**YOUR INSTRUCTIONS:** Reproduce the material below line for line, leaving out the pictures.

**DATASET RECORDS:**

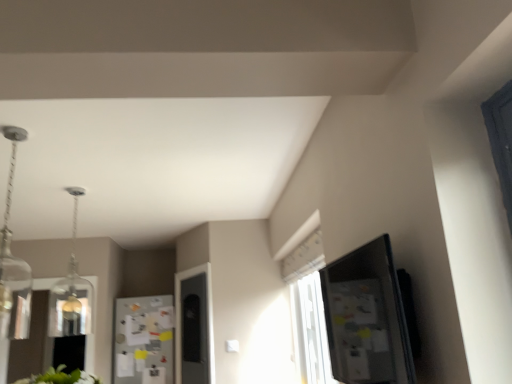
Question: Is clear glass pendant at upper left, the 1th light fixture from the front, smaller than clear glass pendant light at upper left, which appears as the 2th light fixture when viewed from the front?

Choices:
 (A) yes
 (B) no

Answer: (A)

Question: Is clear glass pendant light at upper left, which appears as the 2th light fixture when viewed from the front, at the back of clear glass pendant at upper left, the second light fixture positioned from the back?

Choices:
 (A) no
 (B) yes

Answer: (A)

Question: From a real-world perspective, is clear glass pendant at upper left, the 1th light fixture from the front, on top of clear glass pendant light at upper left, which ranks as the first light fixture in back-to-front order?

Choices:
 (A) no
 (B) yes

Answer: (B)

Question: Does clear glass pendant at upper left, the 1th light fixture from the front, have a greater width compared to clear glass pendant light at upper left, which ranks as the first light fixture in back-to-front order?

Choices:
 (A) yes
 (B) no

Answer: (B)

Question: Are clear glass pendant at upper left, the 1th light fixture from the front, and clear glass pendant light at upper left, which ranks as the first light fixture in back-to-front order, making contact?

Choices:
 (A) yes
 (B) no

Answer: (B)

Question: Visually, is clear glass pendant light at upper left, which appears as the 2th light fixture when viewed from the front, positioned to the left or to the right of clear glass pendant at upper left, the 1th light fixture from the front?

Choices:
 (A) right
 (B) left

Answer: (B)

Question: Is clear glass pendant light at upper left, which appears as the 2th light fixture when viewed from the front, wider or thinner than clear glass pendant at upper left, the second light fixture positioned from the back?

Choices:
 (A) thin
 (B) wide

Answer: (B)

Question: Relative to clear glass pendant at upper left, the 1th light fixture from the front, is clear glass pendant light at upper left, which ranks as the first light fixture in back-to-front order, in front or behind?

Choices:
 (A) behind
 (B) front

Answer: (A)

Question: Considering the positions of clear glass pendant light at upper left, which ranks as the first light fixture in back-to-front order, and clear glass pendant at upper left, the 1th light fixture from the front, in the image, is clear glass pendant light at upper left, which ranks as the first light fixture in back-to-front order, taller or shorter than clear glass pendant at upper left, the 1th light fixture from the front,?

Choices:
 (A) short
 (B) tall

Answer: (B)

Question: Is white paperboard fridge at center taller or shorter than clear glass pendant at upper left, the second light fixture positioned from the back?

Choices:
 (A) short
 (B) tall

Answer: (B)

Question: Is white paperboard fridge at center situated inside clear glass pendant at upper left, the second light fixture positioned from the back, or outside?

Choices:
 (A) outside
 (B) inside

Answer: (A)

Question: Considering their positions, is white paperboard fridge at center located in front of or behind clear glass pendant at upper left, the 1th light fixture from the front?

Choices:
 (A) behind
 (B) front

Answer: (A)

Question: Does point (117, 344) appear closer or farther from the camera than point (11, 258)?

Choices:
 (A) closer
 (B) farther

Answer: (B)

Question: From a real-world perspective, is clear glass pendant at upper left, the 1th light fixture from the front, above or below white paperboard fridge at center?

Choices:
 (A) above
 (B) below

Answer: (A)

Question: Considering the positions of clear glass pendant at upper left, the 1th light fixture from the front, and white paperboard fridge at center in the image, is clear glass pendant at upper left, the 1th light fixture from the front, wider or thinner than white paperboard fridge at center?

Choices:
 (A) thin
 (B) wide

Answer: (B)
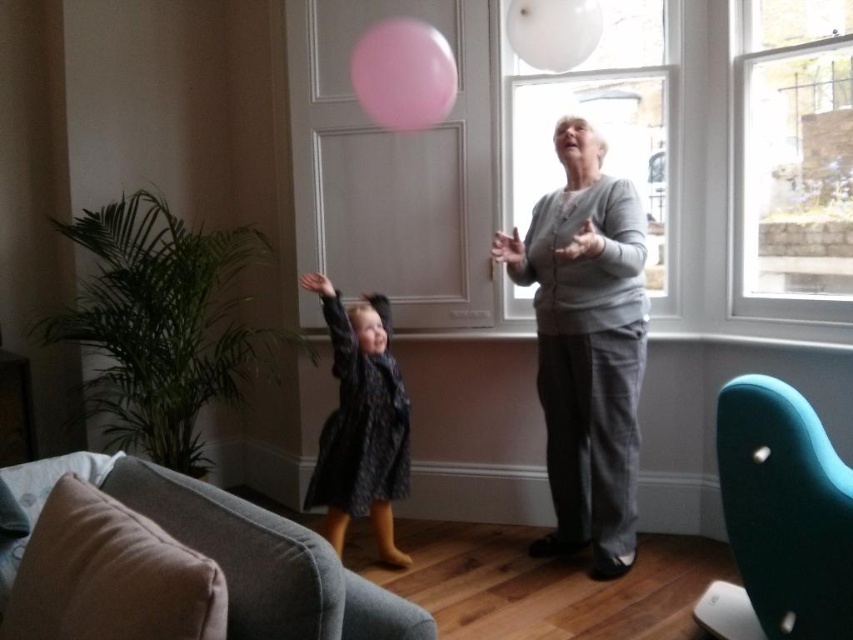
Who is shorter, clear glass window at upper right or fluffy dark blue coat at center?

Standing shorter between the two is fluffy dark blue coat at center.

Locate an element on the screen. clear glass window at upper right is located at coordinates (791, 157).

The width and height of the screenshot is (853, 640). I want to click on clear glass window at upper right, so [x=791, y=157].

Who is higher up, clear glass window at upper right or transparent glass window at upper center?

transparent glass window at upper center is above.

Who is more forward, (813, 298) or (653, 122)?

Point (813, 298) is more forward.

Between point (814, 266) and point (524, 307), which one is positioned in front?

Point (814, 266)

Identify the location of clear glass window at upper right. The image size is (853, 640). coord(791,157).

Who is more forward, (x=538, y=120) or (x=416, y=106)?

Positioned in front is point (x=416, y=106).

Does point (526, 216) come behind point (397, 97)?

Yes, point (526, 216) is behind point (397, 97).

Between point (599, 90) and point (408, 77), which one is positioned behind?

Positioned behind is point (599, 90).

Where is `transparent glass window at upper center`? transparent glass window at upper center is located at coordinates (602, 120).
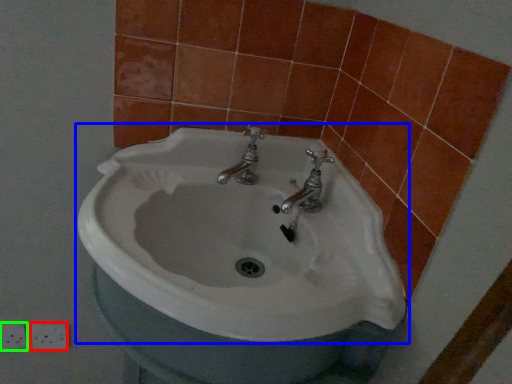
Question: Which object is positioned farthest from ceramic tile (highlighted by a red box)? Select from sink (highlighted by a blue box) and ceramic tile (highlighted by a green box).

Choices:
 (A) sink
 (B) ceramic tile

Answer: (A)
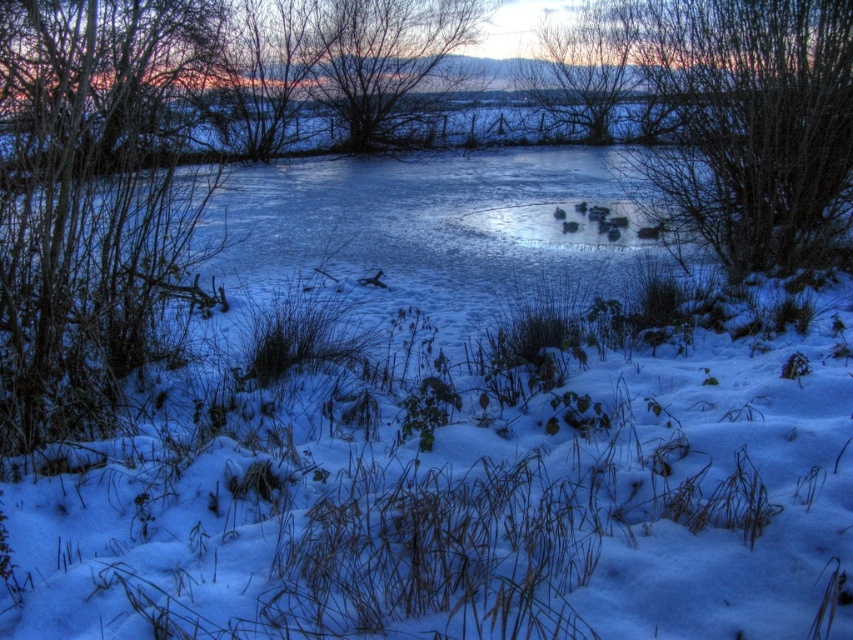
Question: Considering the real-world distances, which object is closest to the smooth bark tree at left?

Choices:
 (A) bare branches at upper right
 (B) bare branches at upper center

Answer: (B)

Question: Is smooth bark tree at left positioned at the back of bare branches at upper right?

Choices:
 (A) no
 (B) yes

Answer: (A)

Question: Which point is closer to the camera?

Choices:
 (A) bare branches at upper right
 (B) bare branches at upper center

Answer: (A)

Question: Is smooth bark tree at left above bare branches at upper center?

Choices:
 (A) no
 (B) yes

Answer: (A)

Question: Considering the relative positions of smooth bark tree at left and bare branches at upper center in the image provided, where is smooth bark tree at left located with respect to bare branches at upper center?

Choices:
 (A) above
 (B) below

Answer: (B)

Question: Which object is farther from the camera taking this photo?

Choices:
 (A) smooth bark tree at left
 (B) bare branches at upper right

Answer: (B)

**ANSWER TO THE PROBLEM:**
Question: Is clear glass pendant at upper left, the 1th light fixture from the front, smaller than clear glass pendant light at upper left, which appears as the 2th light fixture when viewed from the front?

Choices:
 (A) yes
 (B) no

Answer: (A)

Question: Is clear glass pendant light at upper left, which appears as the 2th light fixture when viewed from the front, at the back of clear glass pendant at upper left, the second light fixture positioned from the back?

Choices:
 (A) no
 (B) yes

Answer: (A)

Question: From a real-world perspective, is clear glass pendant at upper left, the 1th light fixture from the front, on top of clear glass pendant light at upper left, which ranks as the first light fixture in back-to-front order?

Choices:
 (A) no
 (B) yes

Answer: (B)

Question: Does clear glass pendant at upper left, the 1th light fixture from the front, have a greater width compared to clear glass pendant light at upper left, which ranks as the first light fixture in back-to-front order?

Choices:
 (A) yes
 (B) no

Answer: (B)

Question: Are clear glass pendant at upper left, the 1th light fixture from the front, and clear glass pendant light at upper left, which ranks as the first light fixture in back-to-front order, making contact?

Choices:
 (A) yes
 (B) no

Answer: (B)

Question: Visually, is clear glass pendant light at upper left, which appears as the 2th light fixture when viewed from the front, positioned to the left or to the right of clear glass pendant at upper left, the 1th light fixture from the front?

Choices:
 (A) right
 (B) left

Answer: (B)

Question: Is clear glass pendant light at upper left, which appears as the 2th light fixture when viewed from the front, wider or thinner than clear glass pendant at upper left, the second light fixture positioned from the back?

Choices:
 (A) thin
 (B) wide

Answer: (B)

Question: Relative to clear glass pendant at upper left, the 1th light fixture from the front, is clear glass pendant light at upper left, which ranks as the first light fixture in back-to-front order, in front or behind?

Choices:
 (A) behind
 (B) front

Answer: (A)

Question: Considering the positions of clear glass pendant light at upper left, which ranks as the first light fixture in back-to-front order, and clear glass pendant at upper left, the 1th light fixture from the front, in the image, is clear glass pendant light at upper left, which ranks as the first light fixture in back-to-front order, taller or shorter than clear glass pendant at upper left, the 1th light fixture from the front,?

Choices:
 (A) short
 (B) tall

Answer: (B)

Question: Is white paperboard fridge at center taller or shorter than clear glass pendant at upper left, the second light fixture positioned from the back?

Choices:
 (A) short
 (B) tall

Answer: (B)

Question: Is white paperboard fridge at center situated inside clear glass pendant at upper left, the second light fixture positioned from the back, or outside?

Choices:
 (A) outside
 (B) inside

Answer: (A)

Question: Considering their positions, is white paperboard fridge at center located in front of or behind clear glass pendant at upper left, the 1th light fixture from the front?

Choices:
 (A) behind
 (B) front

Answer: (A)

Question: Does point (117, 344) appear closer or farther from the camera than point (11, 258)?

Choices:
 (A) closer
 (B) farther

Answer: (B)

Question: From a real-world perspective, is clear glass pendant at upper left, the 1th light fixture from the front, above or below white paperboard fridge at center?

Choices:
 (A) above
 (B) below

Answer: (A)

Question: Considering the positions of clear glass pendant at upper left, the 1th light fixture from the front, and white paperboard fridge at center in the image, is clear glass pendant at upper left, the 1th light fixture from the front, wider or thinner than white paperboard fridge at center?

Choices:
 (A) thin
 (B) wide

Answer: (B)
Who is shorter, clear glass window at upper right or fluffy dark blue coat at center?

Standing shorter between the two is fluffy dark blue coat at center.

Locate an element on the screen. clear glass window at upper right is located at coordinates (791, 157).

The width and height of the screenshot is (853, 640). I want to click on clear glass window at upper right, so [x=791, y=157].

Who is higher up, clear glass window at upper right or transparent glass window at upper center?

transparent glass window at upper center is above.

Who is more forward, (813, 298) or (653, 122)?

Point (813, 298) is more forward.

Between point (814, 266) and point (524, 307), which one is positioned in front?

Point (814, 266)

Identify the location of clear glass window at upper right. The image size is (853, 640). coord(791,157).

Who is more forward, (x=538, y=120) or (x=416, y=106)?

Positioned in front is point (x=416, y=106).

Does point (526, 216) come behind point (397, 97)?

Yes, point (526, 216) is behind point (397, 97).

Between point (599, 90) and point (408, 77), which one is positioned behind?

Positioned behind is point (599, 90).

Where is `transparent glass window at upper center`? transparent glass window at upper center is located at coordinates (602, 120).
Question: Which object is positioned farthest from ceramic tile (highlighted by a red box)? Select from sink (highlighted by a blue box) and ceramic tile (highlighted by a green box).

Choices:
 (A) sink
 (B) ceramic tile

Answer: (A)
Question: Considering the real-world distances, which object is closest to the smooth bark tree at left?

Choices:
 (A) bare branches at upper right
 (B) bare branches at upper center

Answer: (B)

Question: Is smooth bark tree at left positioned at the back of bare branches at upper right?

Choices:
 (A) no
 (B) yes

Answer: (A)

Question: Which point is closer to the camera?

Choices:
 (A) bare branches at upper right
 (B) bare branches at upper center

Answer: (A)

Question: Is smooth bark tree at left above bare branches at upper center?

Choices:
 (A) no
 (B) yes

Answer: (A)

Question: Considering the relative positions of smooth bark tree at left and bare branches at upper center in the image provided, where is smooth bark tree at left located with respect to bare branches at upper center?

Choices:
 (A) above
 (B) below

Answer: (B)

Question: Which object is farther from the camera taking this photo?

Choices:
 (A) smooth bark tree at left
 (B) bare branches at upper right

Answer: (B)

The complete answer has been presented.